• [DATASET RECORDS]:
----

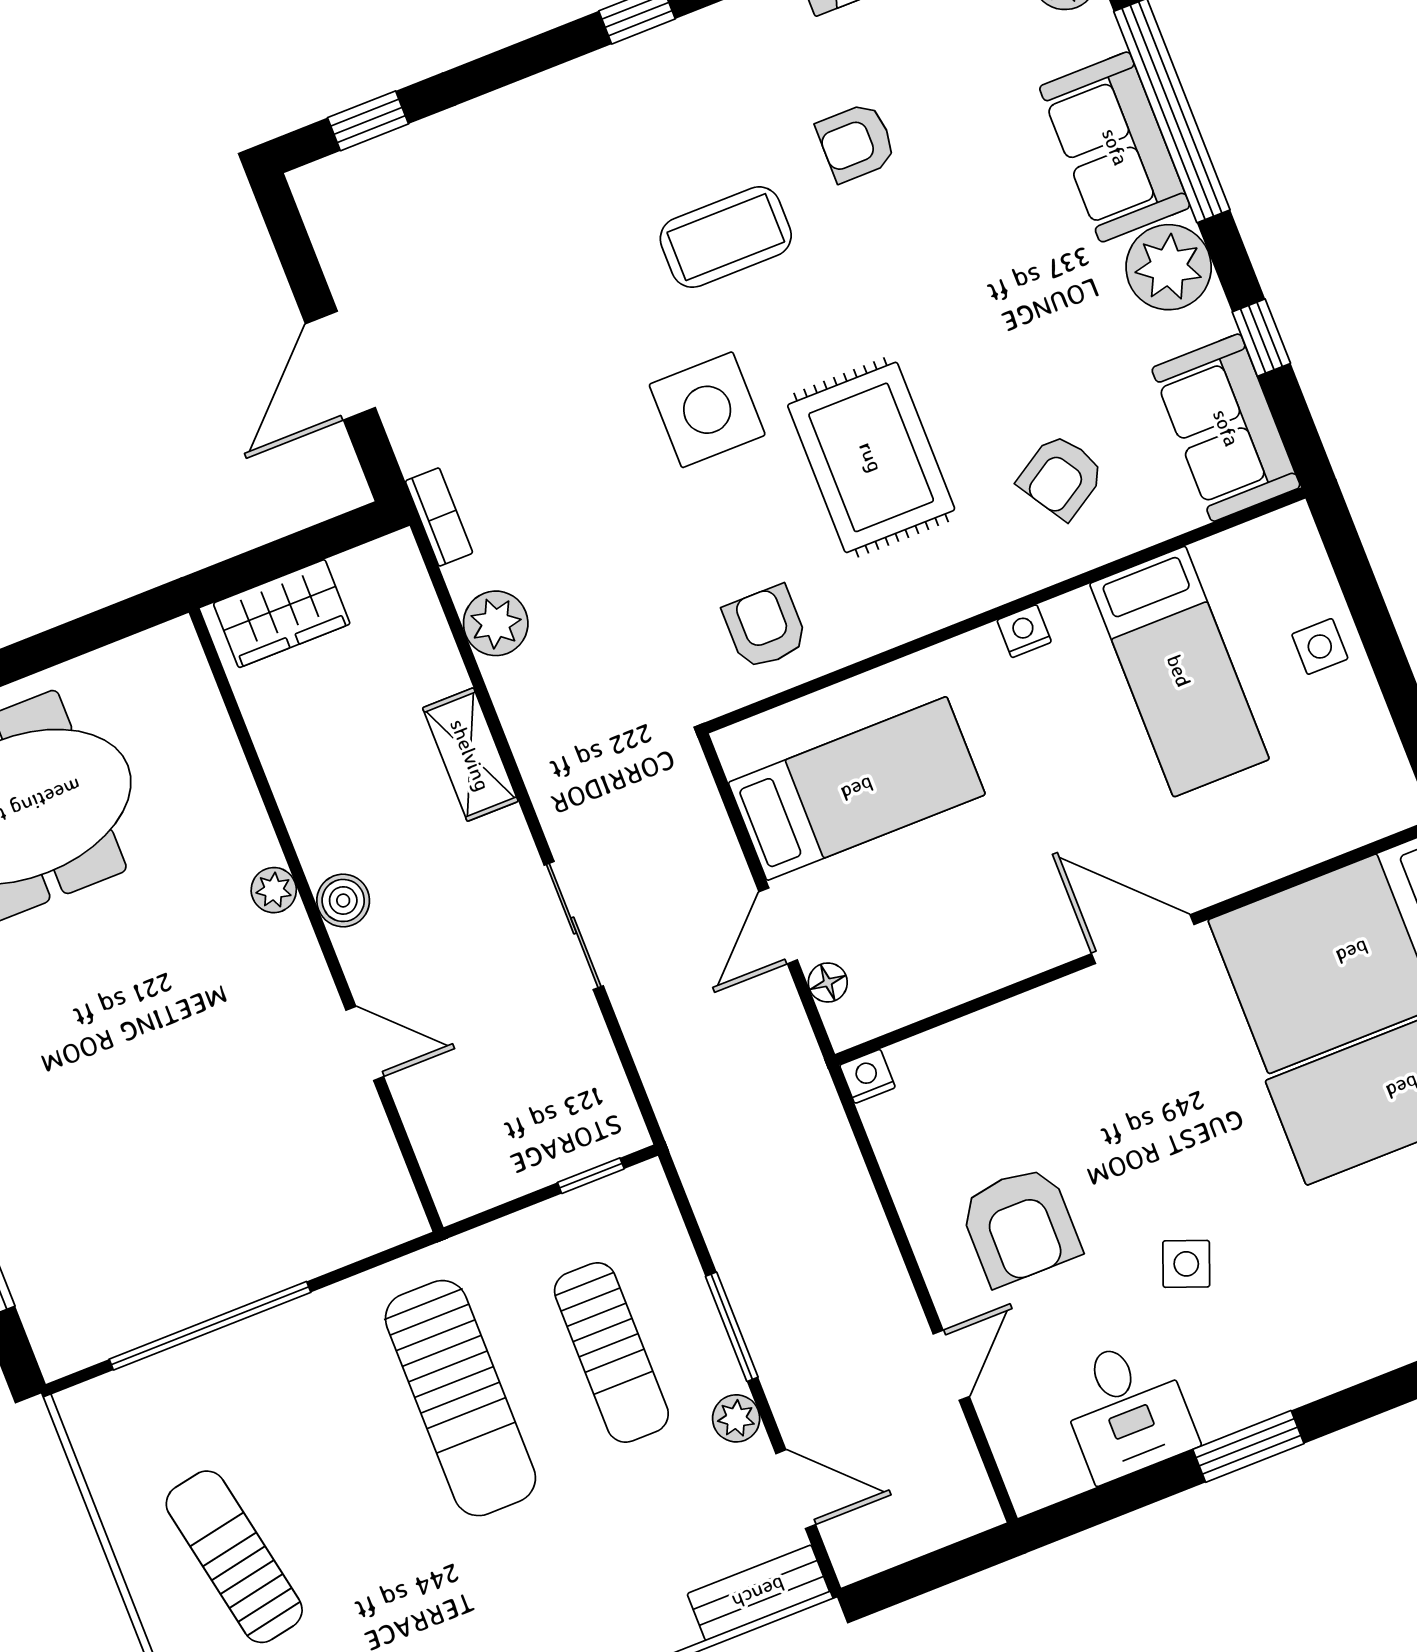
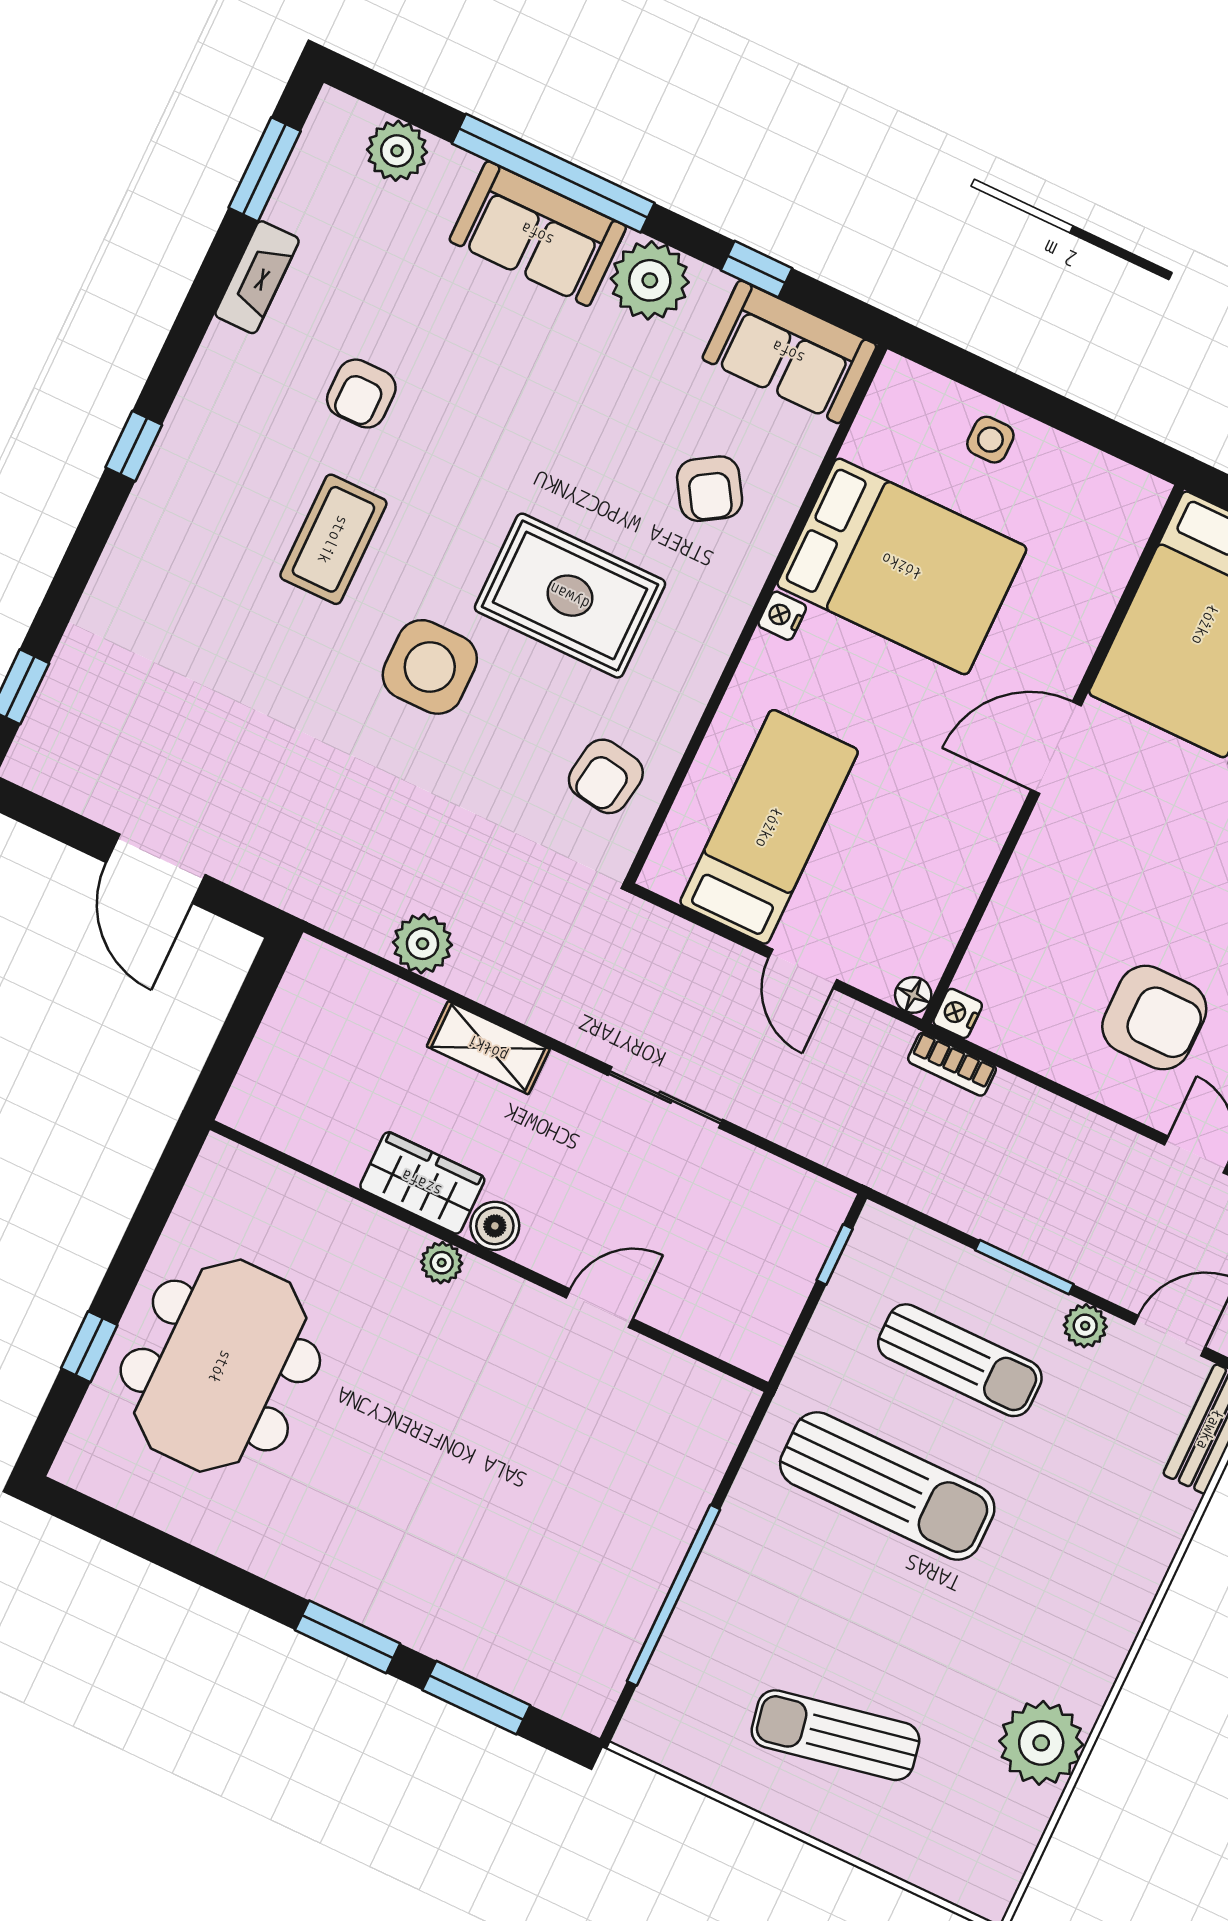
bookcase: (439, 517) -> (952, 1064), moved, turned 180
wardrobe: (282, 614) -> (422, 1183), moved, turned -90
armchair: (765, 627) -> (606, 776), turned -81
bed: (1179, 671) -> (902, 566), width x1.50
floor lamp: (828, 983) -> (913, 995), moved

----

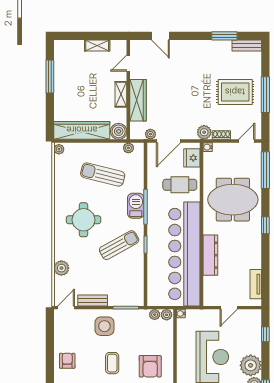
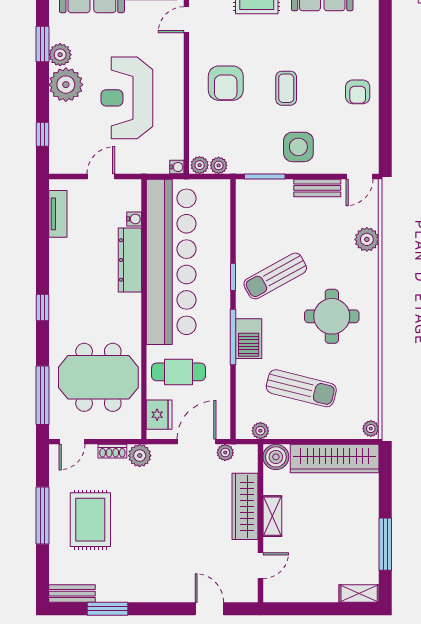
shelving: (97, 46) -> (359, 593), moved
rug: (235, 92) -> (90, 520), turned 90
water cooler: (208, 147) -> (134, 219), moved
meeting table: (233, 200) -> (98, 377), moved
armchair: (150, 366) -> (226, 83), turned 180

----

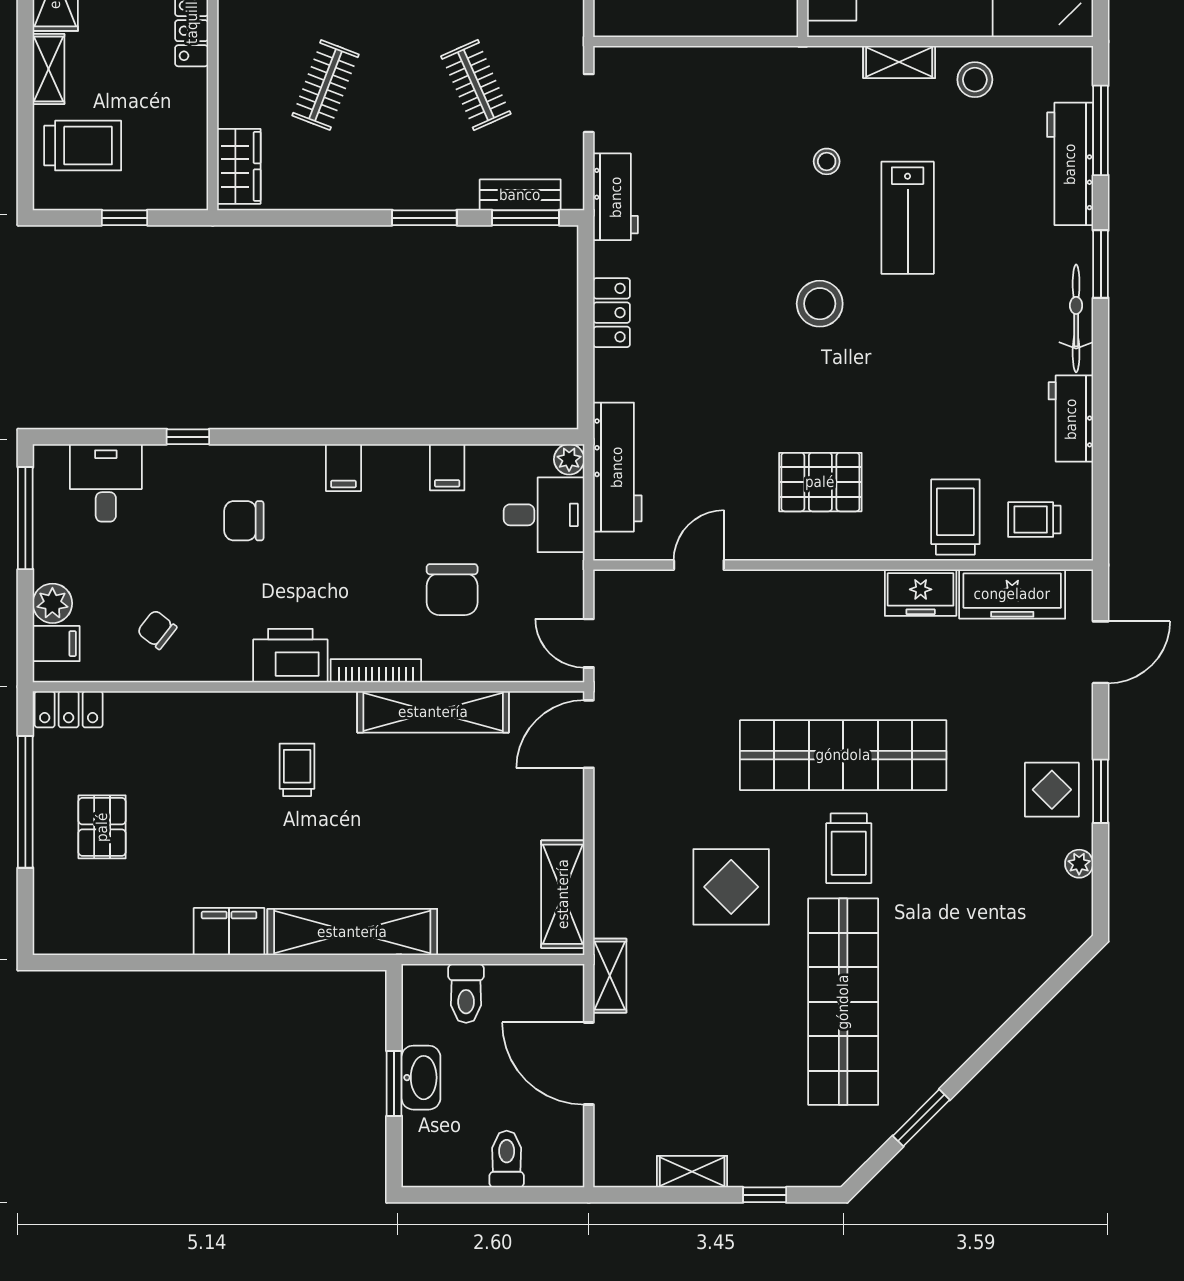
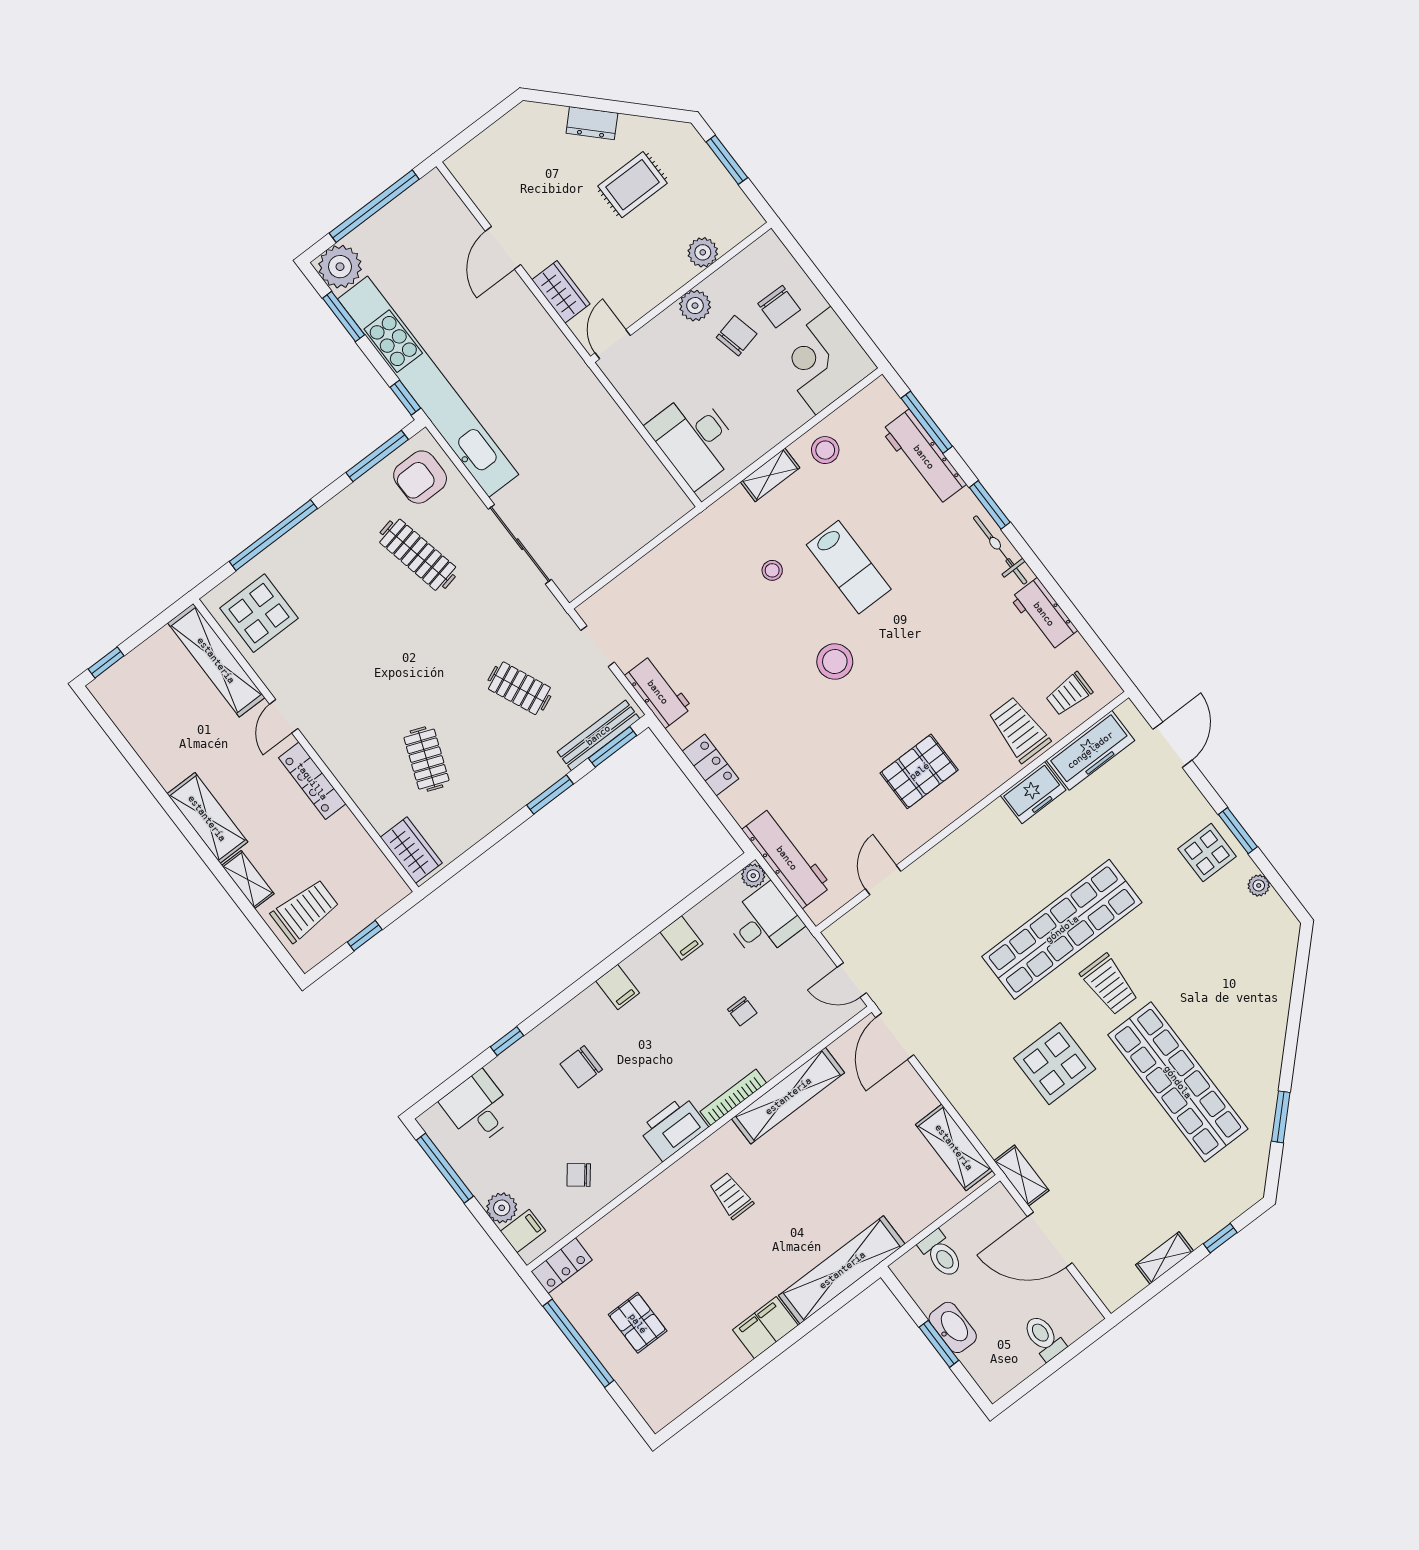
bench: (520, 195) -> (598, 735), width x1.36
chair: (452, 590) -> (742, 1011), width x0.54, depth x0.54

----

• [TASK PROMPT]: From the preceding records, count the lines where "width" occurs and reply with the number only.

• [WRITTEN SOLUTION]: 3